• **Exercise**
Output the full listing below exactly as it reads, and skip anything that is a picture.

─── Data excerpt ───

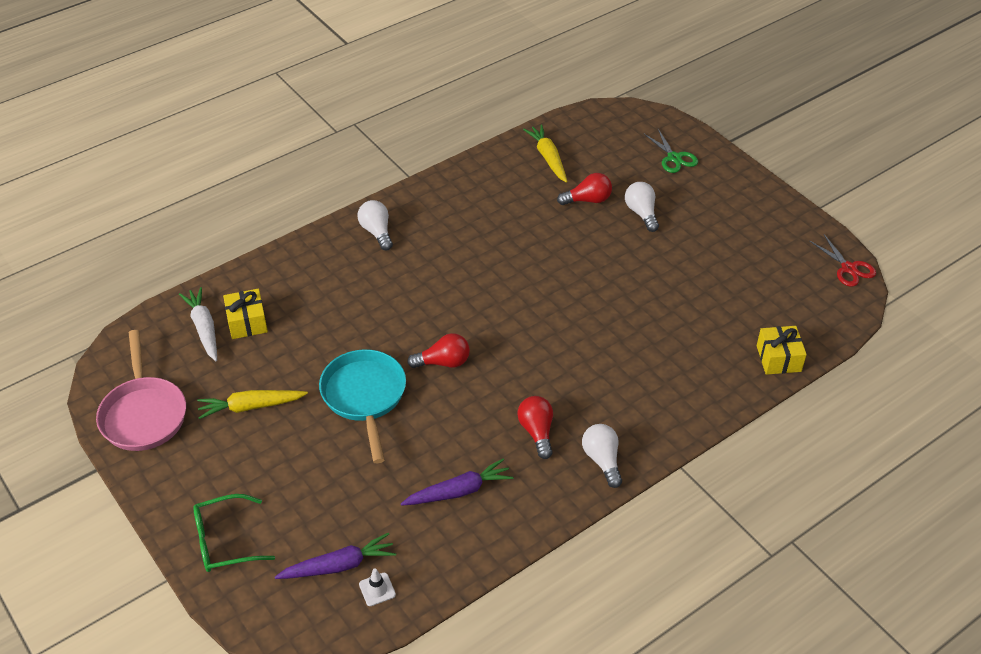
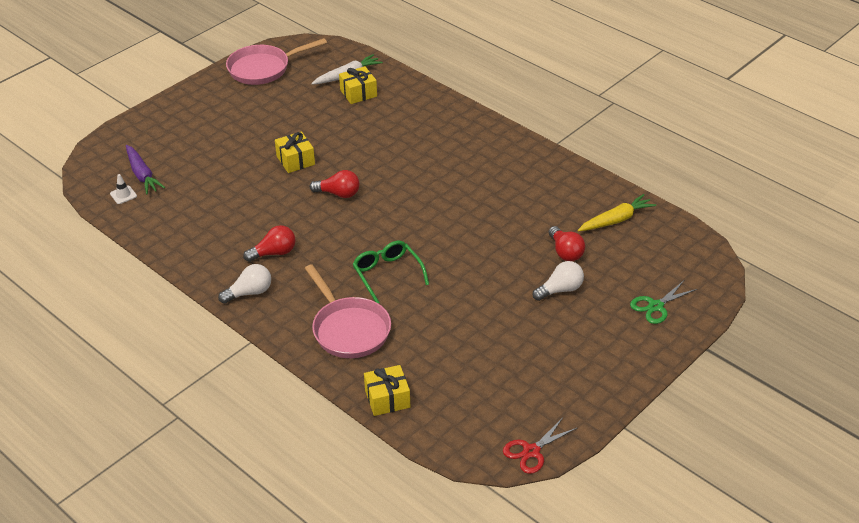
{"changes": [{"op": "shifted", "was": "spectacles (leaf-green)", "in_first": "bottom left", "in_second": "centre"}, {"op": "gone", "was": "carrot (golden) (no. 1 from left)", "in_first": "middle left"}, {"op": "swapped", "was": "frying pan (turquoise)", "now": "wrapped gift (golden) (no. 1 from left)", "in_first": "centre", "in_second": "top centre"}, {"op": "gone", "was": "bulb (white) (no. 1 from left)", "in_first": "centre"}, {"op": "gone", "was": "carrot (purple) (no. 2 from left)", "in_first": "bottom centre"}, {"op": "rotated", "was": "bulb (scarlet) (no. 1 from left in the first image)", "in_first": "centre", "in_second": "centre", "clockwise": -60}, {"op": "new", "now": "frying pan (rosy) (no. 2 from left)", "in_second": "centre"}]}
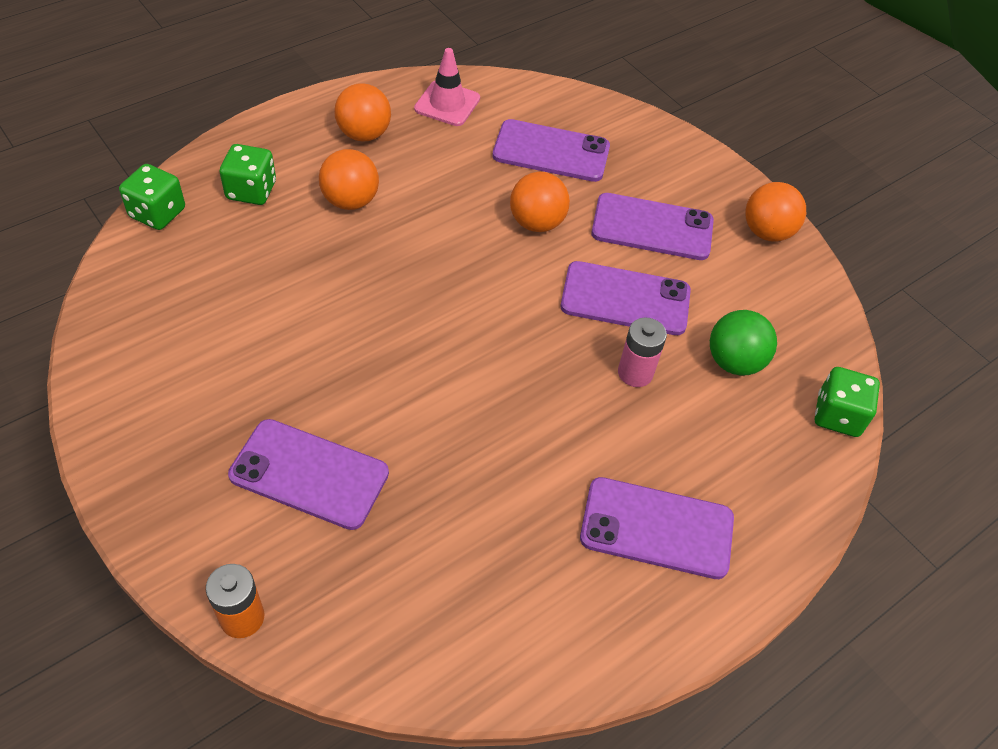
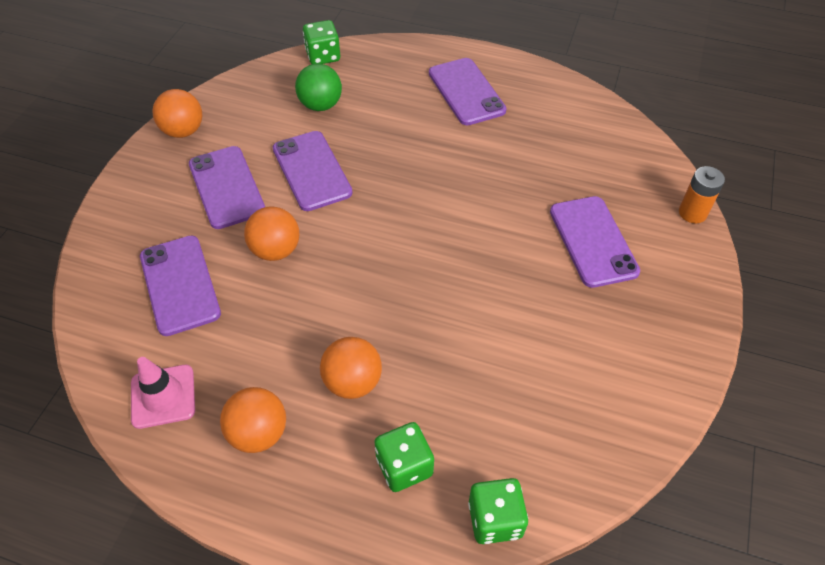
{"changes": [{"op": "gone", "was": "AA battery (rosy)", "in_first": "centre"}]}
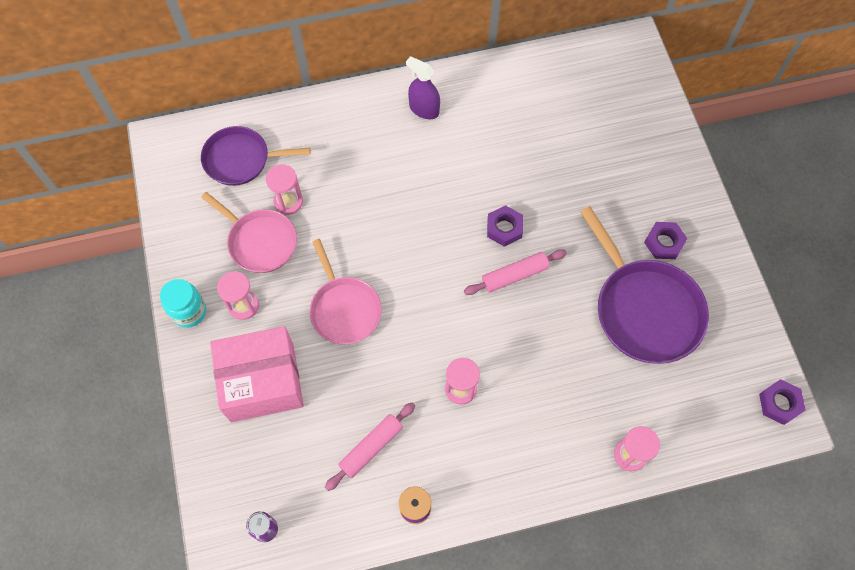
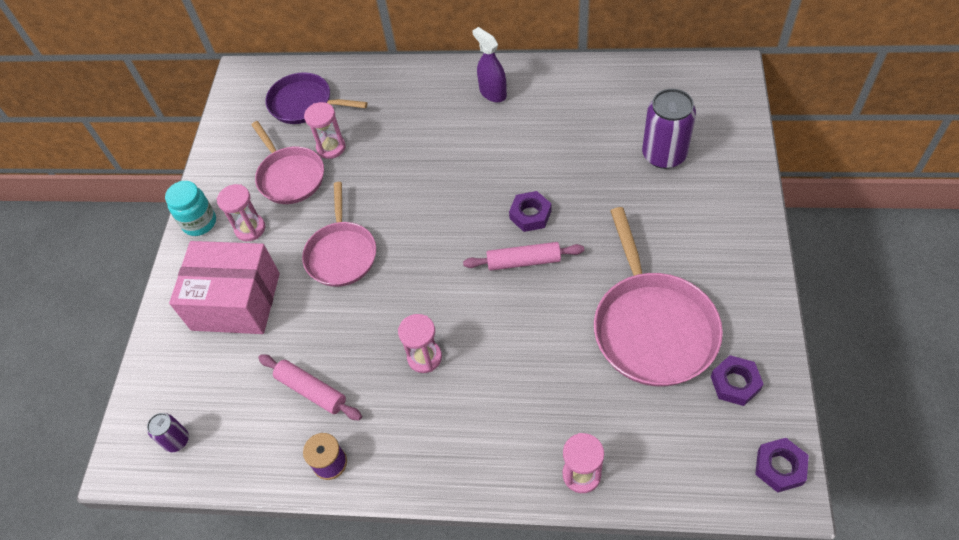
{"changes": [{"op": "rotated", "was": "dough roller (rosy) (no. 1 from left)", "in_first": "bottom centre", "in_second": "bottom left", "clockwise": 60}, {"op": "repainted", "was": "frying pan (purple) (no. 2 from left)", "now": "frying pan (rosy) (no. 3 from left)", "in_first": "middle right", "in_second": "middle right"}, {"op": "shifted", "was": "hexagon nut (purple) (no. 2 from left)", "in_first": "middle right", "in_second": "bottom right"}, {"op": "new", "now": "soda can (purple) (no. 2 from left)", "in_second": "top right"}]}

───

• **Response**
{"changes": [{"op": "shifted", "was": "spectacles (leaf-green)", "in_first": "bottom left", "in_second": "centre"}, {"op": "gone", "was": "carrot (golden) (no. 1 from left)", "in_first": "middle left"}, {"op": "swapped", "was": "frying pan (turquoise)", "now": "wrapped gift (golden) (no. 1 from left)", "in_first": "centre", "in_second": "top centre"}, {"op": "gone", "was": "bulb (white) (no. 1 from left)", "in_first": "centre"}, {"op": "gone", "was": "carrot (purple) (no. 2 from left)", "in_first": "bottom centre"}, {"op": "rotated", "was": "bulb (scarlet) (no. 1 from left in the first image)", "in_first": "centre", "in_second": "centre", "clockwise": -60}, {"op": "new", "now": "frying pan (rosy) (no. 2 from left)", "in_second": "centre"}]}
{"changes": [{"op": "gone", "was": "AA battery (rosy)", "in_first": "centre"}]}
{"changes": [{"op": "rotated", "was": "dough roller (rosy) (no. 1 from left)", "in_first": "bottom centre", "in_second": "bottom left", "clockwise": 60}, {"op": "repainted", "was": "frying pan (purple) (no. 2 from left)", "now": "frying pan (rosy) (no. 3 from left)", "in_first": "middle right", "in_second": "middle right"}, {"op": "shifted", "was": "hexagon nut (purple) (no. 2 from left)", "in_first": "middle right", "in_second": "bottom right"}, {"op": "new", "now": "soda can (purple) (no. 2 from left)", "in_second": "top right"}]}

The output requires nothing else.